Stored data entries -
== Segment start ==

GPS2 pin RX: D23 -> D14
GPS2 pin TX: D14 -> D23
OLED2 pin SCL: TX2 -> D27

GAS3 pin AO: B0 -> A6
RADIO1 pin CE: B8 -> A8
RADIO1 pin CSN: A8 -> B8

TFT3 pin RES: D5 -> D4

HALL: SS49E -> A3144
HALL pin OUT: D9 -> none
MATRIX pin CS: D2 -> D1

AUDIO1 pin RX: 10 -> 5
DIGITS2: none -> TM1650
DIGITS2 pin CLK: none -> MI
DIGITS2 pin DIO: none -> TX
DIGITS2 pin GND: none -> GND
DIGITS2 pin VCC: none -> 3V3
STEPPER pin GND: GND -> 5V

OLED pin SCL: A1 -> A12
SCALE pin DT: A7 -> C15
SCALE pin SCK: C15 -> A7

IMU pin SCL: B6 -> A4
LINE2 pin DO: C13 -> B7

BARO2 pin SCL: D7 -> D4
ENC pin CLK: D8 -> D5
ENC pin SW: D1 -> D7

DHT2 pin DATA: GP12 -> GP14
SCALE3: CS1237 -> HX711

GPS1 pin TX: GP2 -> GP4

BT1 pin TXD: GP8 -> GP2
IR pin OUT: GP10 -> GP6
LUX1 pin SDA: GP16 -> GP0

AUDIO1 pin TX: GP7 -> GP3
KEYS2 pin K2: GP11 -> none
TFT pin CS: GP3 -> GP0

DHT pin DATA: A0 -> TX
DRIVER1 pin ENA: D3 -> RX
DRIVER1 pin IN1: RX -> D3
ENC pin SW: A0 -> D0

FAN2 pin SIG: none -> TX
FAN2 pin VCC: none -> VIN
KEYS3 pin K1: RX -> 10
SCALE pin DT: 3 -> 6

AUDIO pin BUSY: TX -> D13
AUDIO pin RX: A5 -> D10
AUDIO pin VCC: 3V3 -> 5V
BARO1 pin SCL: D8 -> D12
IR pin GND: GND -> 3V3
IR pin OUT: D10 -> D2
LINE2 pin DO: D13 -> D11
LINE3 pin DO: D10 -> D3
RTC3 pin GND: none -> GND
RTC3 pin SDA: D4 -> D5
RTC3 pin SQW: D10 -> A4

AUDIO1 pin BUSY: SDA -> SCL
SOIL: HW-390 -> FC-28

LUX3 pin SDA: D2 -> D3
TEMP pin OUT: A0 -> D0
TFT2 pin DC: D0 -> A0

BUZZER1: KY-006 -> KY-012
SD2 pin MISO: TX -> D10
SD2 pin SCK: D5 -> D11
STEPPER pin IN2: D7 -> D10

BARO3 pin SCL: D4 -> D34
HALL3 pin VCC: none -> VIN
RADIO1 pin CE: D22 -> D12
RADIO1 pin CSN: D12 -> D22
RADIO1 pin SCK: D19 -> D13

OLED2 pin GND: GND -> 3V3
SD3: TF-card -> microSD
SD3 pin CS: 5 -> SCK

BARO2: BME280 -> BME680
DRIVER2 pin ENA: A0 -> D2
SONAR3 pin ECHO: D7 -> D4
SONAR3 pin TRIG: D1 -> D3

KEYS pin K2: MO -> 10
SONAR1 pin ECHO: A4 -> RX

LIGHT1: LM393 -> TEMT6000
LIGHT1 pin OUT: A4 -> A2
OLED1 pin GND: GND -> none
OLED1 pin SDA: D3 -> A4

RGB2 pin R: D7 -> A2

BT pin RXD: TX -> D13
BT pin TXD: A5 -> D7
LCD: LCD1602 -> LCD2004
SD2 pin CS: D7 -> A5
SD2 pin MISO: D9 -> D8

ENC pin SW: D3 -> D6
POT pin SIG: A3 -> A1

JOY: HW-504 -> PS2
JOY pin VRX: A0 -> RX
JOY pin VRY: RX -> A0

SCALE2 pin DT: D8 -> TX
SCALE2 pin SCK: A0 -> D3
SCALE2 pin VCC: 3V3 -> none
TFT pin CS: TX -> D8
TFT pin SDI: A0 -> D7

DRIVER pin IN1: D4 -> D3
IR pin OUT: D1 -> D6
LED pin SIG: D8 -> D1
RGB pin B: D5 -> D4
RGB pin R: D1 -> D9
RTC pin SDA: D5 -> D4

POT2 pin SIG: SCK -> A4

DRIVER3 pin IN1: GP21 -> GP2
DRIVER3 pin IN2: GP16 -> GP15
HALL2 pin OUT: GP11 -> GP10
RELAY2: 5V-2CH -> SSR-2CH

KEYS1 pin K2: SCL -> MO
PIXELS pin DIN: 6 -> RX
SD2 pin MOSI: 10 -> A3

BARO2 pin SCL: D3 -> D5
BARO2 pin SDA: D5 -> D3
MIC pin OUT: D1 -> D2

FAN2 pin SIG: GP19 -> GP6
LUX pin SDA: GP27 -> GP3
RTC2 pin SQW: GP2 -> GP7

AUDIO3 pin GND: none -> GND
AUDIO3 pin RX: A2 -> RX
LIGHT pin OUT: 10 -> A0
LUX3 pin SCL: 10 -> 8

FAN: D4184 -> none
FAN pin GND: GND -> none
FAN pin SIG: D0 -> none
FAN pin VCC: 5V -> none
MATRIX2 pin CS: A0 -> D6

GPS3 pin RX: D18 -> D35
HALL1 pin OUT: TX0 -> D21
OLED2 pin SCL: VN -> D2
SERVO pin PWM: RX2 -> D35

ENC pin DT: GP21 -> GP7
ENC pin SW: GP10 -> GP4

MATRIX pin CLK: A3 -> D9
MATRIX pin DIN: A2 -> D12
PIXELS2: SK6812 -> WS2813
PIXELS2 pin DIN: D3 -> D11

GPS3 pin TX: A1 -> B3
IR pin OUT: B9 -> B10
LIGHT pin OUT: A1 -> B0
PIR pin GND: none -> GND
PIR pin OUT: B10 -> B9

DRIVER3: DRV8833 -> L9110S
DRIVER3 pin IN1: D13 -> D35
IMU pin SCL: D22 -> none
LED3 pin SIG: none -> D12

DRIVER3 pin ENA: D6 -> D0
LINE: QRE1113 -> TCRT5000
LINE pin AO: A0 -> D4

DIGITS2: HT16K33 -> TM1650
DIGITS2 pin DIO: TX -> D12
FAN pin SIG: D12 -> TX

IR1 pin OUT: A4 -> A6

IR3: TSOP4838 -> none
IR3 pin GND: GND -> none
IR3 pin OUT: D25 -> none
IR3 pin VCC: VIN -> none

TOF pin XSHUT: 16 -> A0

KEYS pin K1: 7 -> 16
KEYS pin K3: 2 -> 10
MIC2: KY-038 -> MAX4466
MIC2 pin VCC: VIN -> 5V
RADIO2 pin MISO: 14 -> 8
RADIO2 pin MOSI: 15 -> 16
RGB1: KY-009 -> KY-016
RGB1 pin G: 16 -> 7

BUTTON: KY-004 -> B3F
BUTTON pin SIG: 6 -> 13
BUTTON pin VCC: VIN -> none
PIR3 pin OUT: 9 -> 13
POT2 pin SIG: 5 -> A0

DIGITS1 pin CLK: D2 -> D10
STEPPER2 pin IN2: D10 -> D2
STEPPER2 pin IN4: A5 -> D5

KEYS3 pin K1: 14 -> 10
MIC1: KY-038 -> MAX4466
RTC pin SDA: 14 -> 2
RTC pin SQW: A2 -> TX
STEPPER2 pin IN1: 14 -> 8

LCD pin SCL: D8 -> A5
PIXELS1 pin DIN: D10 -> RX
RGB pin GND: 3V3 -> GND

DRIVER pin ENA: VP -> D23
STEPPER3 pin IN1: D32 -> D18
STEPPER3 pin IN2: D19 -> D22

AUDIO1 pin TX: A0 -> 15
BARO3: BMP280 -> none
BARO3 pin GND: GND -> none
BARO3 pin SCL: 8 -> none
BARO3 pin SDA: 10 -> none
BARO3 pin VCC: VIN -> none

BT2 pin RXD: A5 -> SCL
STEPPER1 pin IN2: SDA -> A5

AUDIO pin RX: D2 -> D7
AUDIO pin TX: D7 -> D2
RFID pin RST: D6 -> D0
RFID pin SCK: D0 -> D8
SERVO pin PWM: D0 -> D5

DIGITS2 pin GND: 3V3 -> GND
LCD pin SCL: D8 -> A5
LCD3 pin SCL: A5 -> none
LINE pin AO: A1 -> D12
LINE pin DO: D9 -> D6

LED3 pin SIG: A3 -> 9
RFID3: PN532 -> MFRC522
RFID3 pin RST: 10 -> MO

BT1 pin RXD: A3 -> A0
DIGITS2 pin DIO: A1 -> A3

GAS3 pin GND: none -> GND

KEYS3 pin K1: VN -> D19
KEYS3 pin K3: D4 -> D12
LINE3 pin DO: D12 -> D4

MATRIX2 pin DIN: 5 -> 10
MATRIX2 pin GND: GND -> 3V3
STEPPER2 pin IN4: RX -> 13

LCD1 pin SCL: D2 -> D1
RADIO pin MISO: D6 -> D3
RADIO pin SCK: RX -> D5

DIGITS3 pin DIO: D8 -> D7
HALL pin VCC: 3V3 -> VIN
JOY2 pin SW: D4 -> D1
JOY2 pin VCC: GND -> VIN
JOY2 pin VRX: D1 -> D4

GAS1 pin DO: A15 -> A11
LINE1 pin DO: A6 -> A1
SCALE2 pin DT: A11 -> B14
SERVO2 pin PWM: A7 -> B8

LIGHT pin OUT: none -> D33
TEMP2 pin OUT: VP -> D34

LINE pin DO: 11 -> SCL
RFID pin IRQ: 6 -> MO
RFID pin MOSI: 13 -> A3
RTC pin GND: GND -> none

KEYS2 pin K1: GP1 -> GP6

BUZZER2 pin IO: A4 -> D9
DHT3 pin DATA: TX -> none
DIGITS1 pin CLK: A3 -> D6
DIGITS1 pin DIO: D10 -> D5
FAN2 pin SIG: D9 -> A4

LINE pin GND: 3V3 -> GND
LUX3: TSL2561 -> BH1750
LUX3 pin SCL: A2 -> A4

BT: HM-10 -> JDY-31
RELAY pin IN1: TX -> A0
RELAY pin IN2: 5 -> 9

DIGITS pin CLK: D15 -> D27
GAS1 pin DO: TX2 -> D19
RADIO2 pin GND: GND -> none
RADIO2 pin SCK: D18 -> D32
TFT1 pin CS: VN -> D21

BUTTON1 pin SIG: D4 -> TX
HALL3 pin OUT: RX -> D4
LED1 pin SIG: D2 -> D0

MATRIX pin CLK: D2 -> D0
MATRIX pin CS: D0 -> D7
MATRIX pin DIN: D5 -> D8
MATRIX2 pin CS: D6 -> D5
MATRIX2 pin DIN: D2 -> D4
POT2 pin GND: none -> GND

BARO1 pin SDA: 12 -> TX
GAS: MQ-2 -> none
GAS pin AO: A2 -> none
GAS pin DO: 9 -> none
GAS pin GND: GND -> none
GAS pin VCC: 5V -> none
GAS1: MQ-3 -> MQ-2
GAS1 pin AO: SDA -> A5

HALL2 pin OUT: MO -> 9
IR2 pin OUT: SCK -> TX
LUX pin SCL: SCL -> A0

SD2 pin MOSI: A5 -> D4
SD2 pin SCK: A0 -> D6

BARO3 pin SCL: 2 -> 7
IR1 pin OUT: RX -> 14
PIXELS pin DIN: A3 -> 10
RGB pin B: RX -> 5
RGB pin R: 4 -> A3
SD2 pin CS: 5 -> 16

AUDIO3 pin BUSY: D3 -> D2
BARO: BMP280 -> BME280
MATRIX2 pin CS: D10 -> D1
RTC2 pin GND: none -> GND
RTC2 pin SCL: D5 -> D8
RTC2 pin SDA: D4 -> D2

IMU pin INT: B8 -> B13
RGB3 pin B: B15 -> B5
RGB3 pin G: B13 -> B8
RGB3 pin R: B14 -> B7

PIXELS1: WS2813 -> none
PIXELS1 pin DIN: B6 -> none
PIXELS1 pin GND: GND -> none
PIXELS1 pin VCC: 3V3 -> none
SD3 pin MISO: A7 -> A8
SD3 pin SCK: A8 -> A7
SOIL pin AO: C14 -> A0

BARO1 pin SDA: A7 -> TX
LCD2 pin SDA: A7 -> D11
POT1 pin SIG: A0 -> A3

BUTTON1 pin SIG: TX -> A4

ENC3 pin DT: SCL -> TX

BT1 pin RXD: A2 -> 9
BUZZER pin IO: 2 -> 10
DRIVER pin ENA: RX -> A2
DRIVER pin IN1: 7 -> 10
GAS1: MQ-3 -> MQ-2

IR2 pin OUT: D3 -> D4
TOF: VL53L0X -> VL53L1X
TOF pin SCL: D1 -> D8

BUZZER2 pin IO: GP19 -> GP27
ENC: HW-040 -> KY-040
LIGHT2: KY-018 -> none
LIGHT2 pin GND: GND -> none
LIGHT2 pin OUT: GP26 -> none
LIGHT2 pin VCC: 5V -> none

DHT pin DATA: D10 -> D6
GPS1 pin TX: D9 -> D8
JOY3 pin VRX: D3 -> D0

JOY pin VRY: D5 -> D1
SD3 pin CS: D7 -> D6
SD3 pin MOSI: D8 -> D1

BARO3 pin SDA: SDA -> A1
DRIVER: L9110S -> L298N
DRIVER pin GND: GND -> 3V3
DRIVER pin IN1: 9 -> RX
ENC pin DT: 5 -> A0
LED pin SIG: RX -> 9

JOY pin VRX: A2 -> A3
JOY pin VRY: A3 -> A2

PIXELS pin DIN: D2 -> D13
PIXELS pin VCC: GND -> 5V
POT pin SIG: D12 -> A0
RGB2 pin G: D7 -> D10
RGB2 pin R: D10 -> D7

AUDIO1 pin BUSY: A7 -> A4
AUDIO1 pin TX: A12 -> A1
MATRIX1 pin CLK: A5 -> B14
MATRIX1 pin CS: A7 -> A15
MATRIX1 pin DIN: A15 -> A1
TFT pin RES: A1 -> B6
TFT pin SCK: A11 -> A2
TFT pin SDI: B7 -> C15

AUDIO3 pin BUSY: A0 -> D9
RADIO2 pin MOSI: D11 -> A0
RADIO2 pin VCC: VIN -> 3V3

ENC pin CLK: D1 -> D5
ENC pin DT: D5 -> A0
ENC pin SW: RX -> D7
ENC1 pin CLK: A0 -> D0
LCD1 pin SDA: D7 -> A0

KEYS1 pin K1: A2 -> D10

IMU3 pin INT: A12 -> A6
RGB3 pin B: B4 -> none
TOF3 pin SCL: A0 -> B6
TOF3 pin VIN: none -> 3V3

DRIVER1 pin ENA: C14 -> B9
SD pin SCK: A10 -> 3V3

== Segment end ==

Task statement -
In the entries above, find the line with "TFT2 pin DC: D0 -> A0" and the line with "OLED2 pin GND: GND -> 3V3", then set down exactly those two and every line between them, nothing else.

Completed task -
TFT2 pin DC: D0 -> A0

BUZZER1: KY-006 -> KY-012
SD2 pin MISO: TX -> D10
SD2 pin SCK: D5 -> D11
STEPPER pin IN2: D7 -> D10

BARO3 pin SCL: D4 -> D34
HALL3 pin VCC: none -> VIN
RADIO1 pin CE: D22 -> D12
RADIO1 pin CSN: D12 -> D22
RADIO1 pin SCK: D19 -> D13

OLED2 pin GND: GND -> 3V3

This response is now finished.